Structured diff data
________________
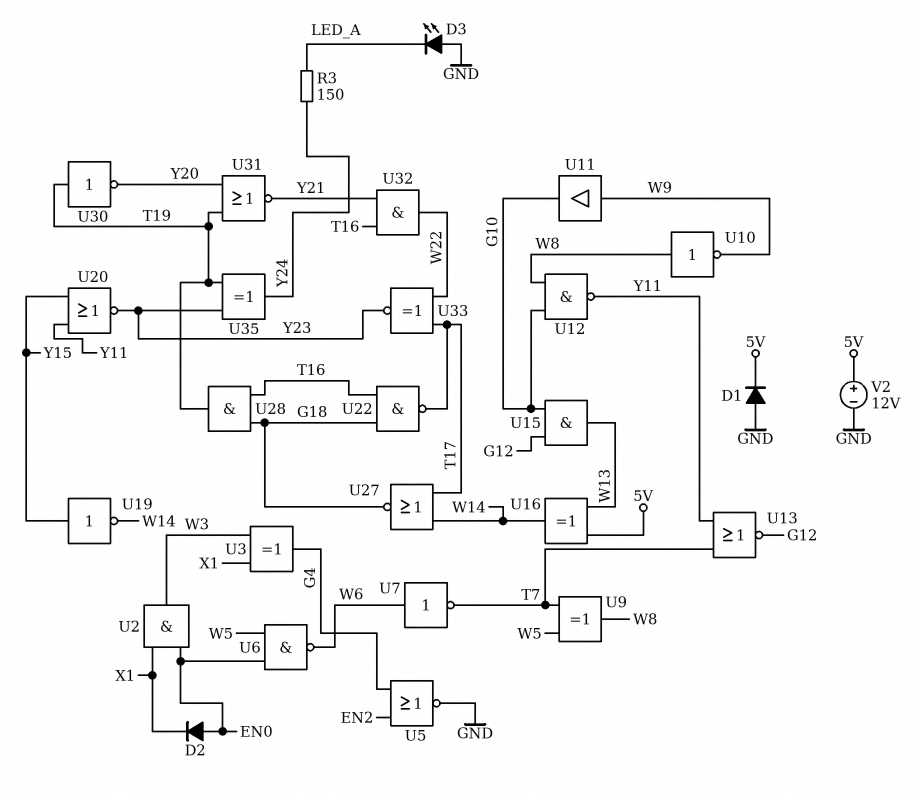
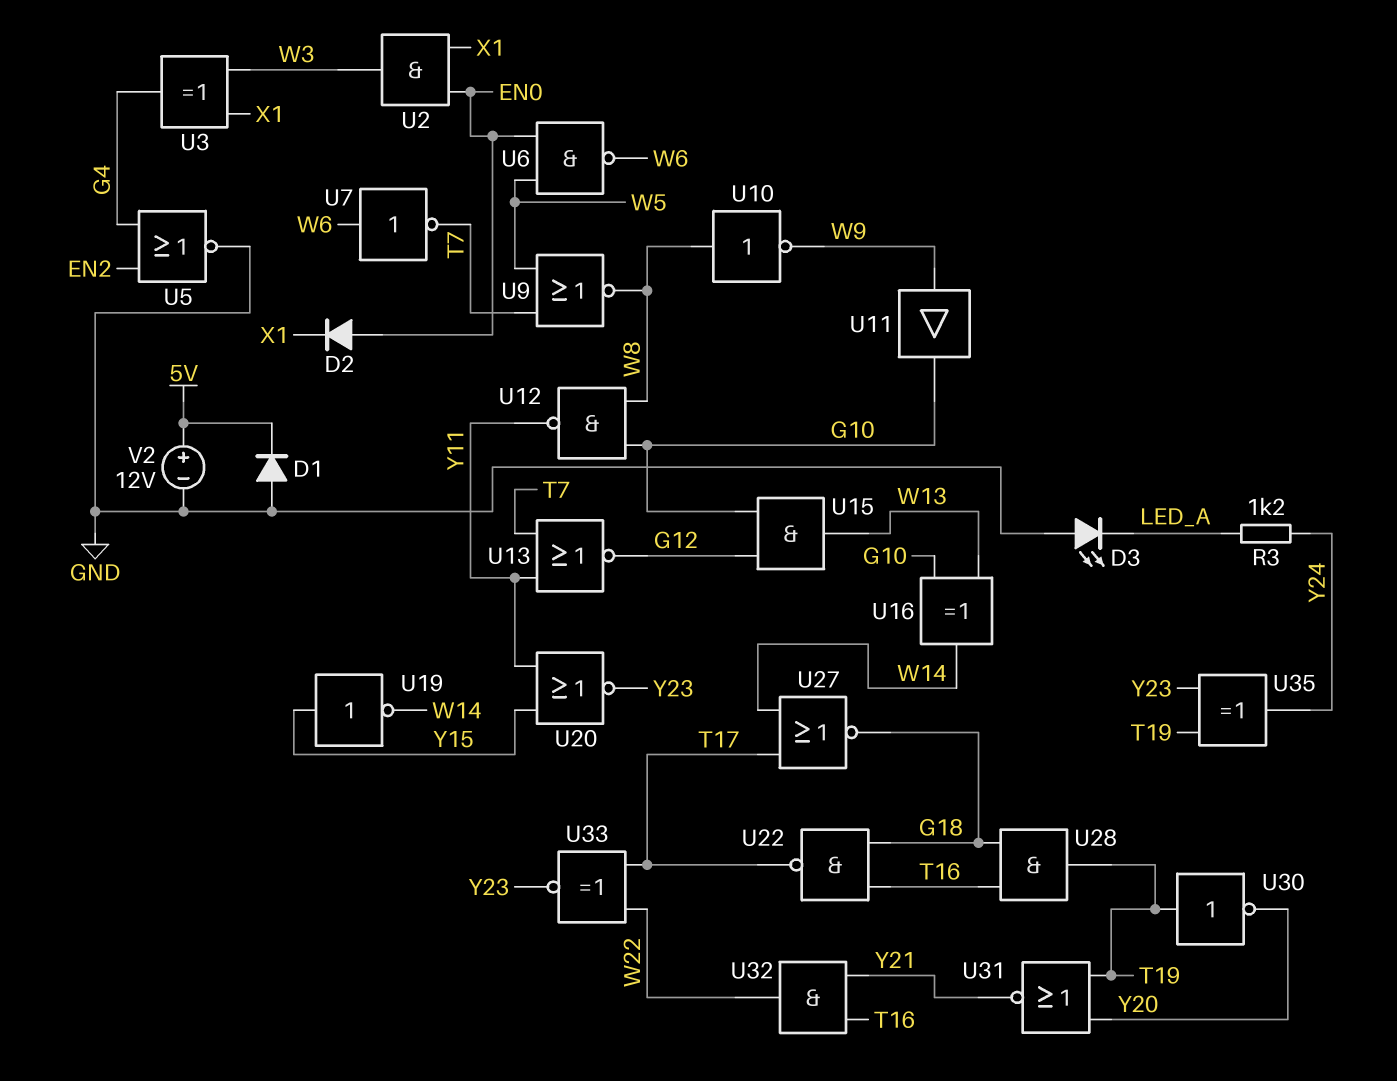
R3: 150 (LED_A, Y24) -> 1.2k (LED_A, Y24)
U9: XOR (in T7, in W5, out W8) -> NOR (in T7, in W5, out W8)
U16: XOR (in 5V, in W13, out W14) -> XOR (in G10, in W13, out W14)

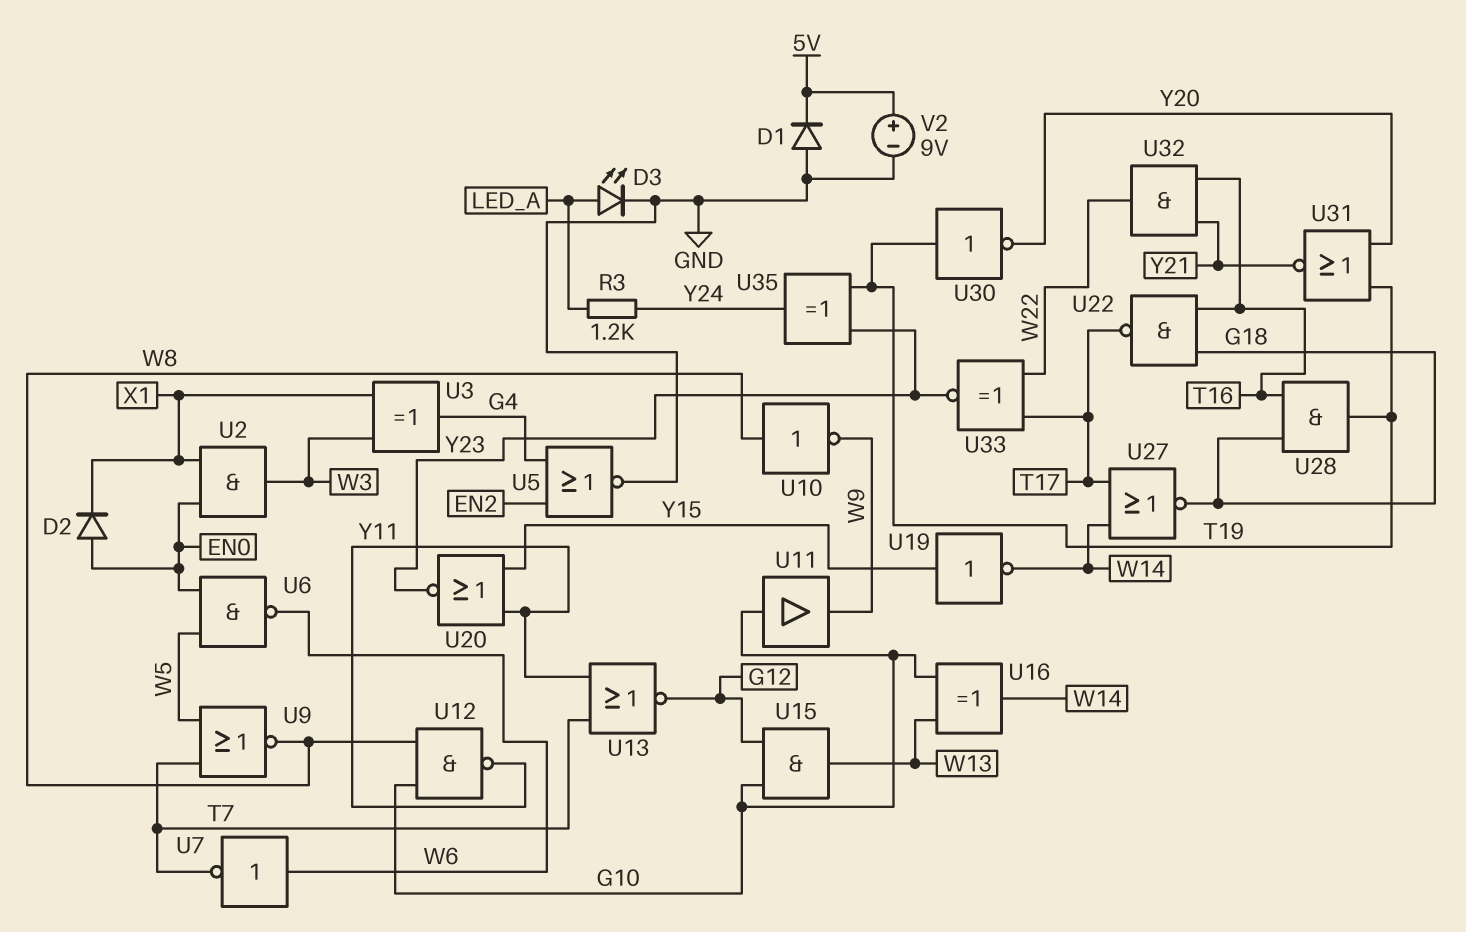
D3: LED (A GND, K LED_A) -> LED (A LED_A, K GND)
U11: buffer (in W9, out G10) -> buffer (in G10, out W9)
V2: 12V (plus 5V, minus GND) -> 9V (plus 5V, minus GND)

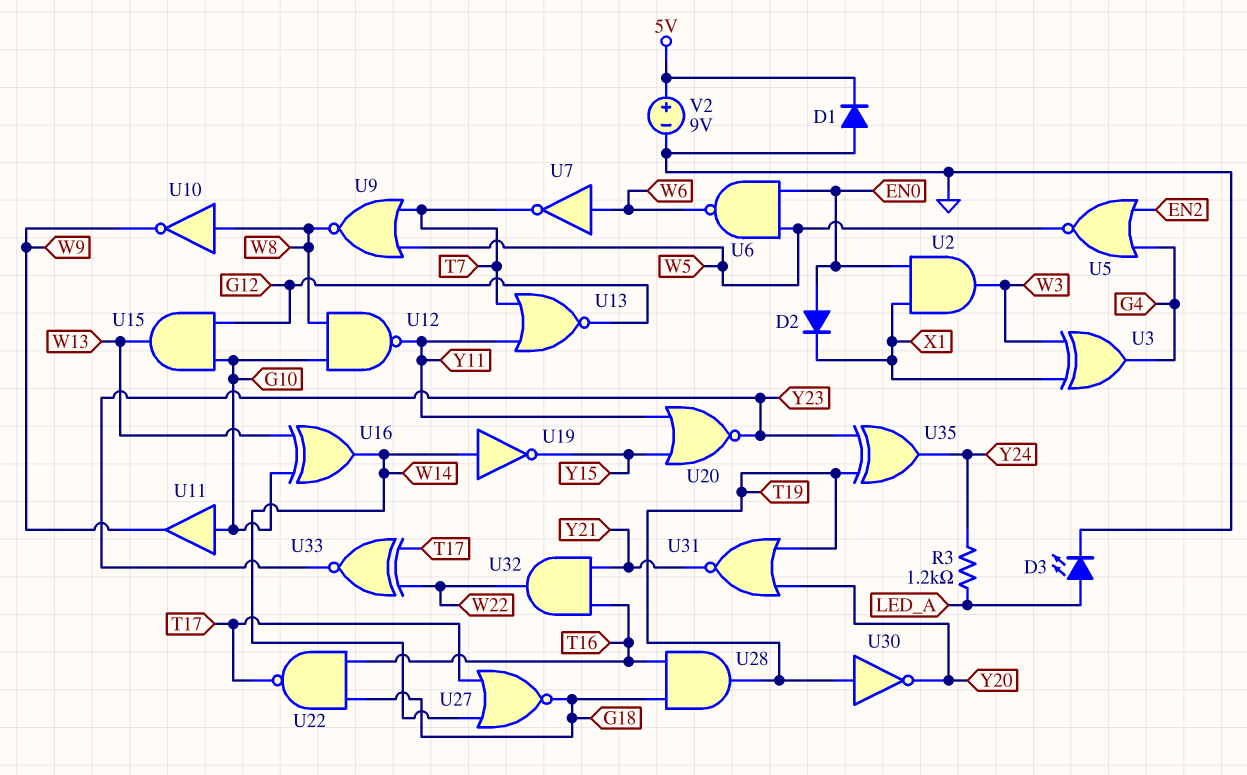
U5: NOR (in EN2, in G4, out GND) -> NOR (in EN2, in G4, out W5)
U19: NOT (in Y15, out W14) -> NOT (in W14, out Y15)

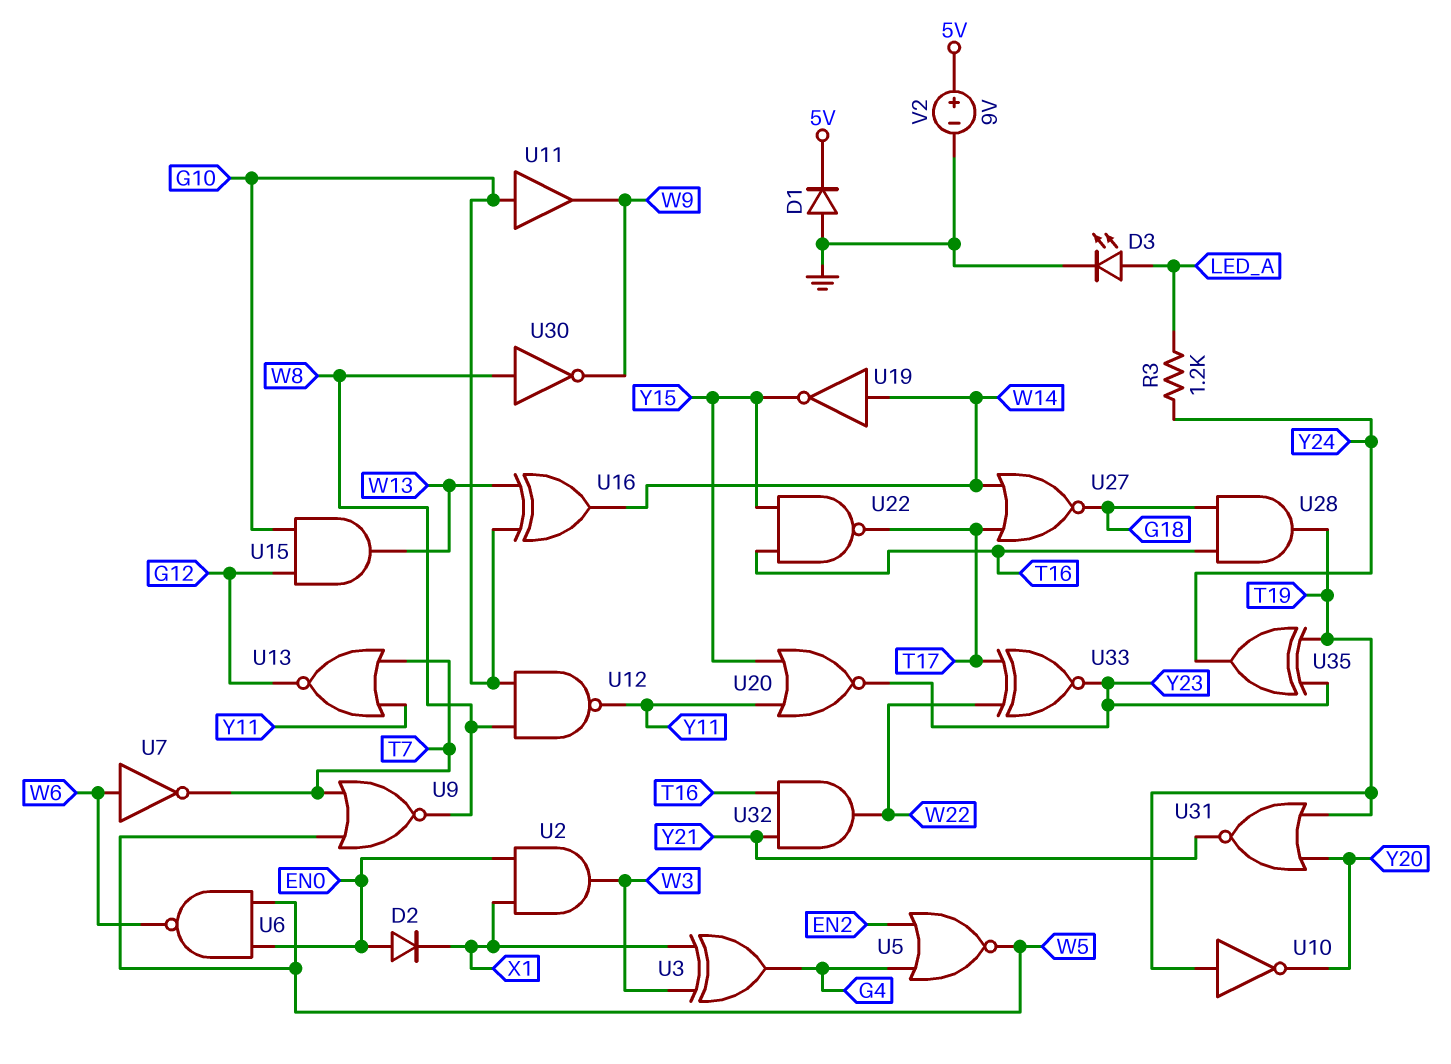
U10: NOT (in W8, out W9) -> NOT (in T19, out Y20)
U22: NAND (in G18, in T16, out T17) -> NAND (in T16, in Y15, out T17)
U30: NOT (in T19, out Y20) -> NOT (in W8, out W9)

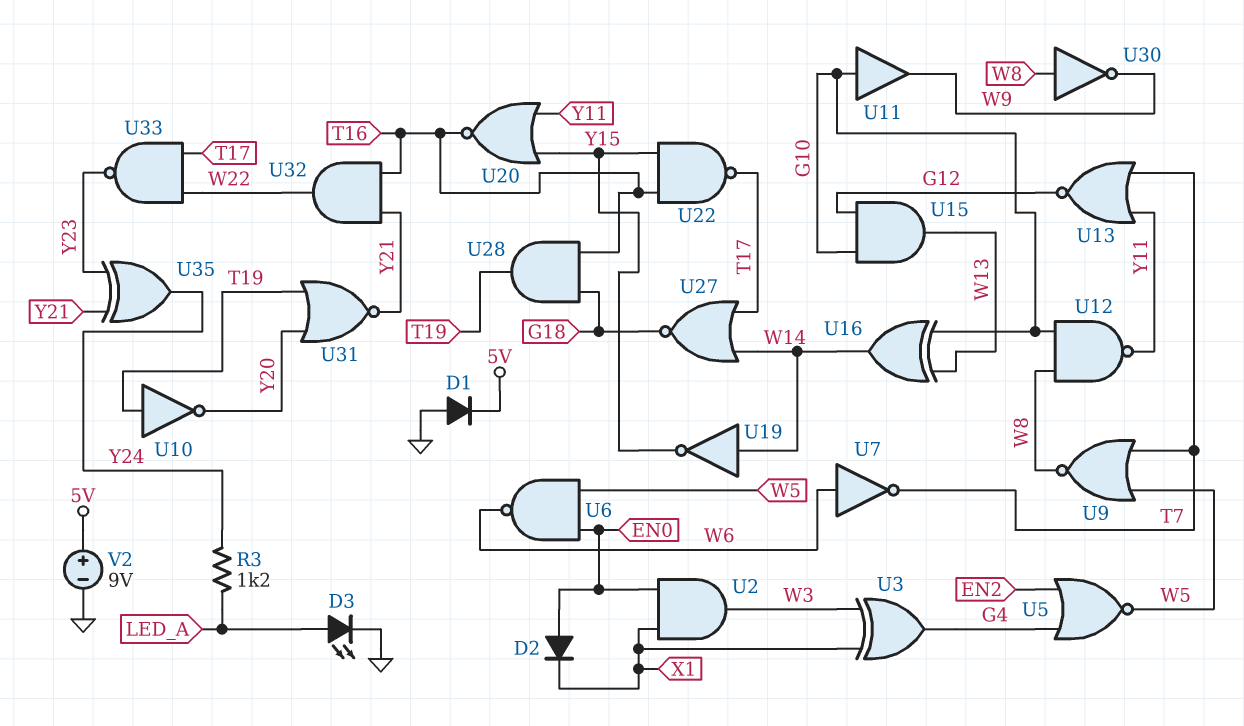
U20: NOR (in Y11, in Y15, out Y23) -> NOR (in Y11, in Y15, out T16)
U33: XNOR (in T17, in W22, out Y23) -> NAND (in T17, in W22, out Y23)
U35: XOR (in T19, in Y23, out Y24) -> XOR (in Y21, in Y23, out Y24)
________________
• Task directions: The response must repeat exactly the lines above from the one with "U19: NOT (in" through the one with "U30: NOT (in", including both, and must contain no pictures and no other text.

• Response to this task:
U19: NOT (in Y15, out W14) -> NOT (in W14, out Y15)

U10: NOT (in W8, out W9) -> NOT (in T19, out Y20)
U22: NAND (in G18, in T16, out T17) -> NAND (in T16, in Y15, out T17)
U30: NOT (in T19, out Y20) -> NOT (in W8, out W9)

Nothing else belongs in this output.